● **YOUR TASK**
List every line in this data where the string "orange" occurs.

● **DATA PROVIDED**
*-*-*

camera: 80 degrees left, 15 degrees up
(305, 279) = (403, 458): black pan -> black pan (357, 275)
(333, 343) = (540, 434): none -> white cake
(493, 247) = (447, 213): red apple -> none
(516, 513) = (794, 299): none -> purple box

*-*-*

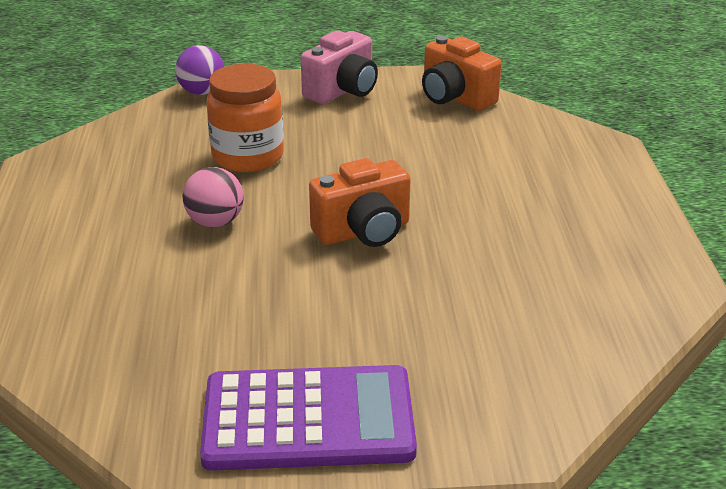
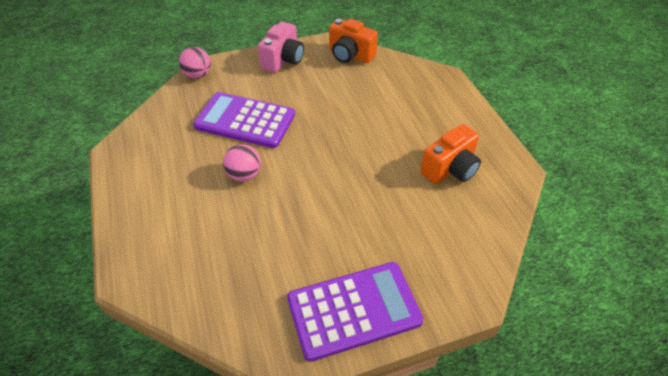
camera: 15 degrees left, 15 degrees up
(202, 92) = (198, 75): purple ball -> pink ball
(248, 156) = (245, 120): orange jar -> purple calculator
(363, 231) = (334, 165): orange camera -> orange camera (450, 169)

*-*-*

● **SOLUTION TO THIS TASK**
(248, 156) = (245, 120): orange jar -> purple calculator
(363, 231) = (334, 165): orange camera -> orange camera (450, 169)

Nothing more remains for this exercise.